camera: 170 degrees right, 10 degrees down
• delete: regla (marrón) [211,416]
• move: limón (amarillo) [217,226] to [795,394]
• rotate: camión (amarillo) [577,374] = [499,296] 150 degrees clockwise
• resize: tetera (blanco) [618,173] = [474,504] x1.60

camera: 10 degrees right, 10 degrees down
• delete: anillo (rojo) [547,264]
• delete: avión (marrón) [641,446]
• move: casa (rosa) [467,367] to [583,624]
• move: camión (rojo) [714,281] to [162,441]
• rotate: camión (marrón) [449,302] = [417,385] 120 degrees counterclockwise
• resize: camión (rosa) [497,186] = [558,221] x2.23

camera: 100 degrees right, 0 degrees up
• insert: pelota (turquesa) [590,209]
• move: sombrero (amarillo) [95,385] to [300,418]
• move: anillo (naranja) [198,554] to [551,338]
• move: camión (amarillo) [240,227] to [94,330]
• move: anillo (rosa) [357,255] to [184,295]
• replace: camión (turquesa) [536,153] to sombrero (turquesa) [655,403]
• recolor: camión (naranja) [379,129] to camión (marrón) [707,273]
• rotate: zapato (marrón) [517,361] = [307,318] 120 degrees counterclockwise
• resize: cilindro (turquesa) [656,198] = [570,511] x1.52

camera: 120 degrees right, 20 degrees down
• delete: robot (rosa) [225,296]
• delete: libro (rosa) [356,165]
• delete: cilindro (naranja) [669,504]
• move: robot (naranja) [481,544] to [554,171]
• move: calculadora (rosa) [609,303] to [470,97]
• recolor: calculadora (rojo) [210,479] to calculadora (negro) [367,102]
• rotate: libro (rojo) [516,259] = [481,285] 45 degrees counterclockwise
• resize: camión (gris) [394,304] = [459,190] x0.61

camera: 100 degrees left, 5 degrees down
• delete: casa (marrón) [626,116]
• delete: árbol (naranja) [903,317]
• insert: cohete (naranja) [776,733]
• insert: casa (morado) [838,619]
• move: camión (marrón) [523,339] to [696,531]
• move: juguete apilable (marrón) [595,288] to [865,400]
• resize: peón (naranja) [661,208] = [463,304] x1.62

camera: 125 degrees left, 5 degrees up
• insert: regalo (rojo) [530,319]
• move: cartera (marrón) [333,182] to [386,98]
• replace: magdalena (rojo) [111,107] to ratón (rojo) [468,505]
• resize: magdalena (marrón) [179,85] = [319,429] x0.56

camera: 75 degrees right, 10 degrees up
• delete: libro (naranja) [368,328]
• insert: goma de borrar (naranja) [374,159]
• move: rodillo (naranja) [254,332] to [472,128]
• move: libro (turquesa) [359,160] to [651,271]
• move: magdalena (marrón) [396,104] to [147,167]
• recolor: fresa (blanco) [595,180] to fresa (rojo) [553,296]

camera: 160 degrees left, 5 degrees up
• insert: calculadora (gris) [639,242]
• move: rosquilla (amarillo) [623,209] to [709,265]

○ ○ ○ ○ ○ ○ ○

== Exercise brief ==
Retype the material in full. Each word must match.

== Result for this exercise ==
camera: 170 degrees right, 10 degrees down
• delete: regla (marrón) [211,416]
• move: limón (amarillo) [217,226] to [795,394]
• rotate: camión (amarillo) [577,374] = [499,296] 150 degrees clockwise
• resize: tetera (blanco) [618,173] = [474,504] x1.60

camera: 10 degrees right, 10 degrees down
• delete: anillo (rojo) [547,264]
• delete: avión (marrón) [641,446]
• move: casa (rosa) [467,367] to [583,624]
• move: camión (rojo) [714,281] to [162,441]
• rotate: camión (marrón) [449,302] = [417,385] 120 degrees counterclockwise
• resize: camión (rosa) [497,186] = [558,221] x2.23

camera: 100 degrees right, 0 degrees up
• insert: pelota (turquesa) [590,209]
• move: sombrero (amarillo) [95,385] to [300,418]
• move: anillo (naranja) [198,554] to [551,338]
• move: camión (amarillo) [240,227] to [94,330]
• move: anillo (rosa) [357,255] to [184,295]
• replace: camión (turquesa) [536,153] to sombrero (turquesa) [655,403]
• recolor: camión (naranja) [379,129] to camión (marrón) [707,273]
• rotate: zapato (marrón) [517,361] = [307,318] 120 degrees counterclockwise
• resize: cilindro (turquesa) [656,198] = [570,511] x1.52

camera: 120 degrees right, 20 degrees down
• delete: robot (rosa) [225,296]
• delete: libro (rosa) [356,165]
• delete: cilindro (naranja) [669,504]
• move: robot (naranja) [481,544] to [554,171]
• move: calculadora (rosa) [609,303] to [470,97]
• recolor: calculadora (rojo) [210,479] to calculadora (negro) [367,102]
• rotate: libro (rojo) [516,259] = [481,285] 45 degrees counterclockwise
• resize: camión (gris) [394,304] = [459,190] x0.61

camera: 100 degrees left, 5 degrees down
• delete: casa (marrón) [626,116]
• delete: árbol (naranja) [903,317]
• insert: cohete (naranja) [776,733]
• insert: casa (morado) [838,619]
• move: camión (marrón) [523,339] to [696,531]
• move: juguete apilable (marrón) [595,288] to [865,400]
• resize: peón (naranja) [661,208] = [463,304] x1.62

camera: 125 degrees left, 5 degrees up
• insert: regalo (rojo) [530,319]
• move: cartera (marrón) [333,182] to [386,98]
• replace: magdalena (rojo) [111,107] to ratón (rojo) [468,505]
• resize: magdalena (marrón) [179,85] = [319,429] x0.56

camera: 75 degrees right, 10 degrees up
• delete: libro (naranja) [368,328]
• insert: goma de borrar (naranja) [374,159]
• move: rodillo (naranja) [254,332] to [472,128]
• move: libro (turquesa) [359,160] to [651,271]
• move: magdalena (marrón) [396,104] to [147,167]
• recolor: fresa (blanco) [595,180] to fresa (rojo) [553,296]

camera: 160 degrees left, 5 degrees up
• insert: calculadora (gris) [639,242]
• move: rosquilla (amarillo) [623,209] to [709,265]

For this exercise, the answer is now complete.